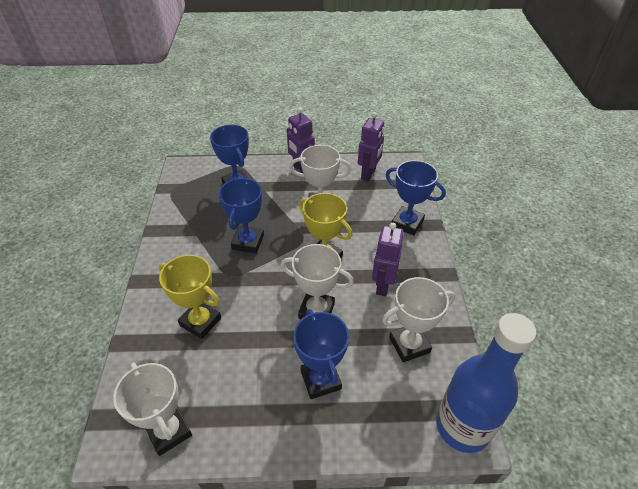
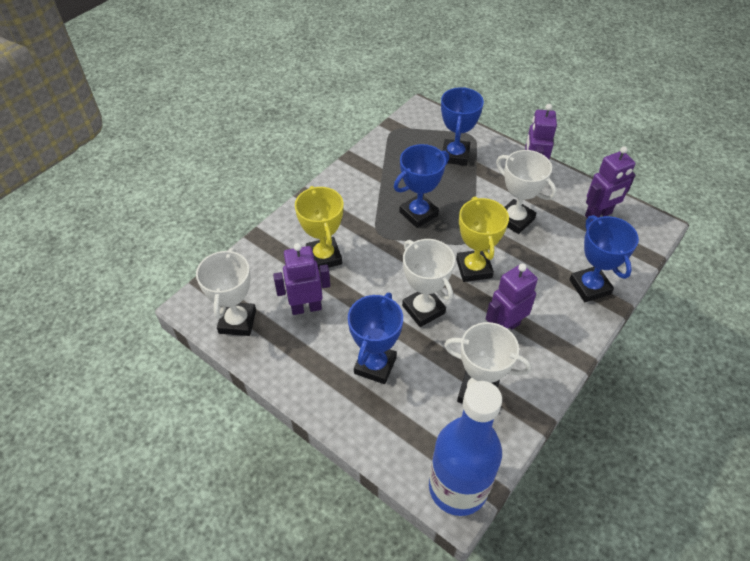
camera: 40 degrees right, 5 degrees up
none -> purple robot [273,243,330,315]

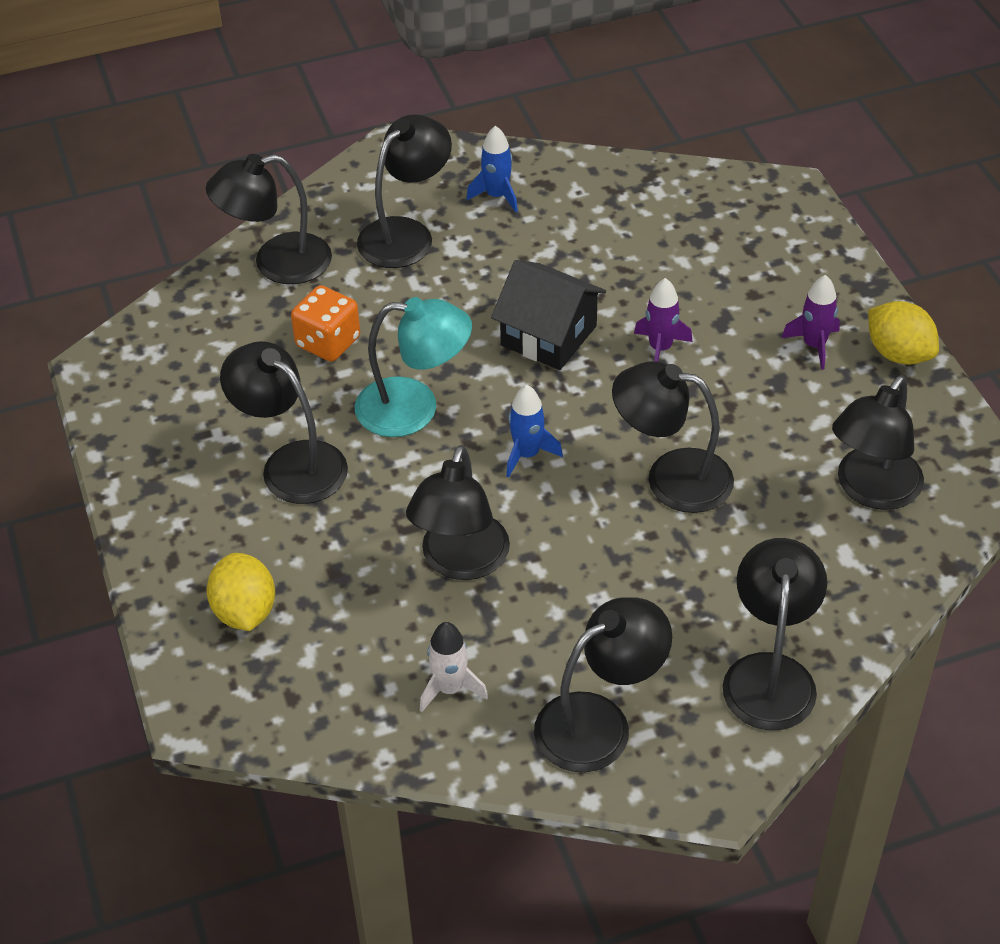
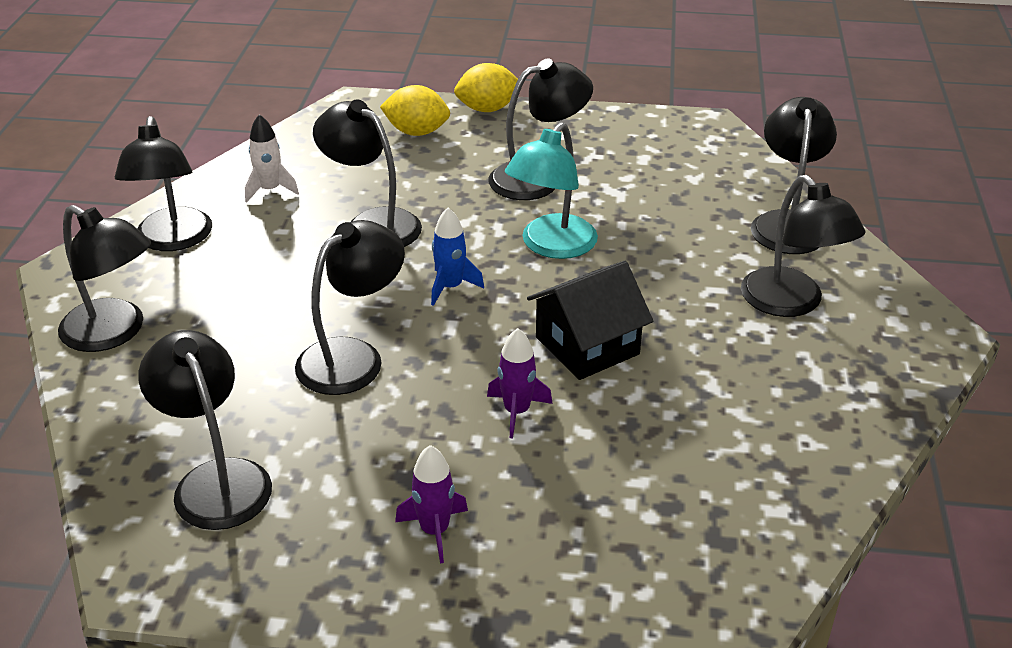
camera: 115 degrees right, 10 degrees down
orange dice [291,285,360,362] -> none
blue rocket [466,126,518,212] -> none
yellow lemon [868,301,939,365] -> yellow lemon moved to [454,63,518,112]

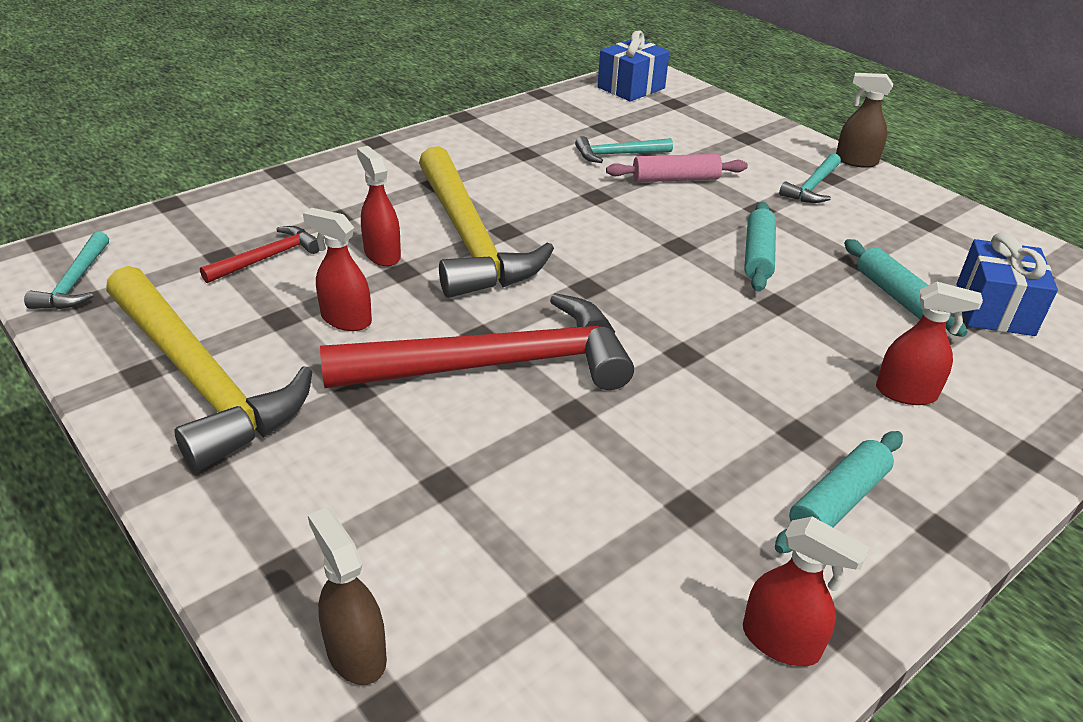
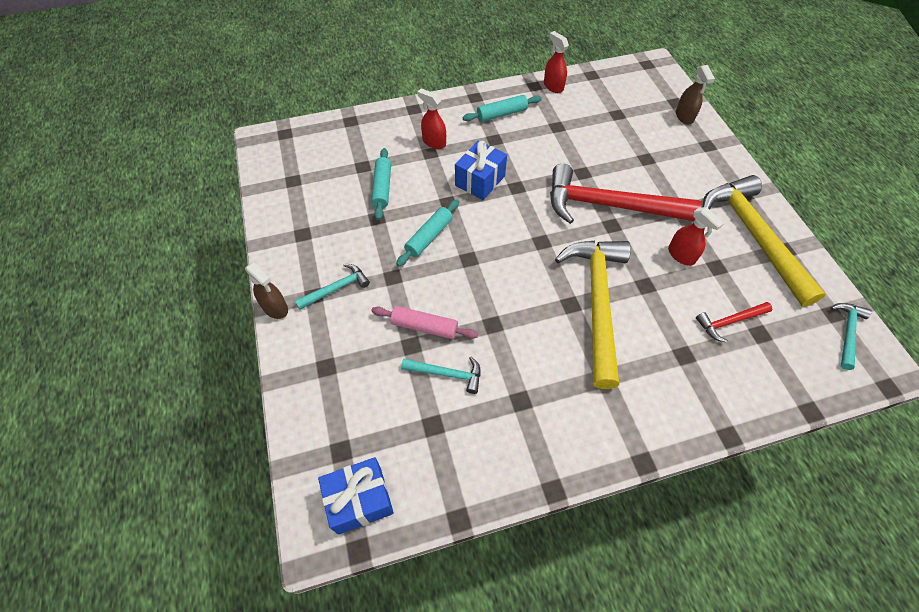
camera: 155 degrees left, 20 degrees up
red spray bottle [357,146,401,266] -> none
blue gift [956,233,1058,336] -> blue gift moved to [455,140,507,200]

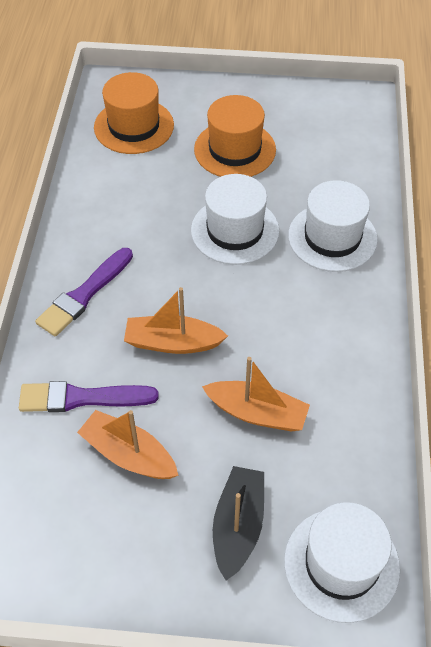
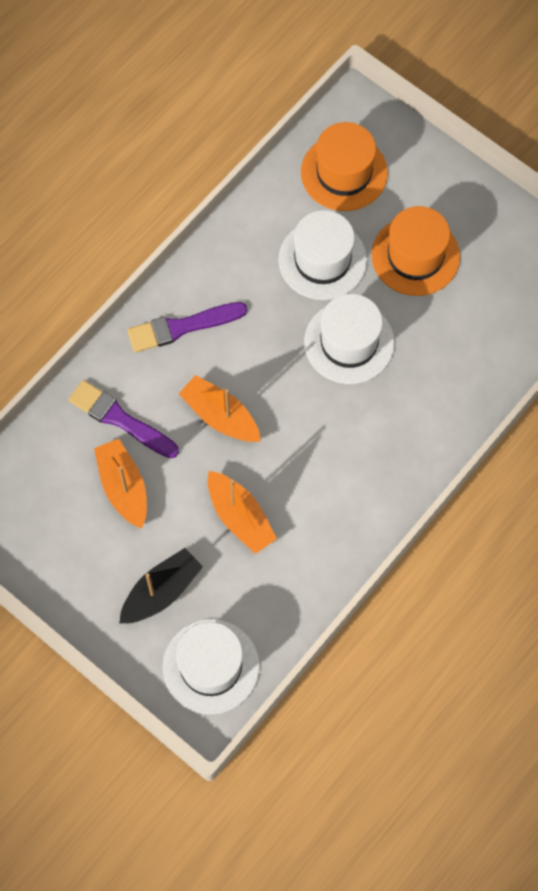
camera: 35 degrees right, 15 degrees up
white hat [288,180,378,272] -> white hat moved to [278,210,367,300]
§
WHAT YOU NEED TO DO: A faithful copy of every record is required, with no pictures included.

EXERCISE OUTPUT:
camera: 40 degrees right, 5 degrees up
none -> purple robot [273,243,330,315]

camera: 115 degrees right, 10 degrees down
orange dice [291,285,360,362] -> none
blue rocket [466,126,518,212] -> none
yellow lemon [868,301,939,365] -> yellow lemon moved to [454,63,518,112]

camera: 155 degrees left, 20 degrees up
red spray bottle [357,146,401,266] -> none
blue gift [956,233,1058,336] -> blue gift moved to [455,140,507,200]

camera: 35 degrees right, 15 degrees up
white hat [288,180,378,272] -> white hat moved to [278,210,367,300]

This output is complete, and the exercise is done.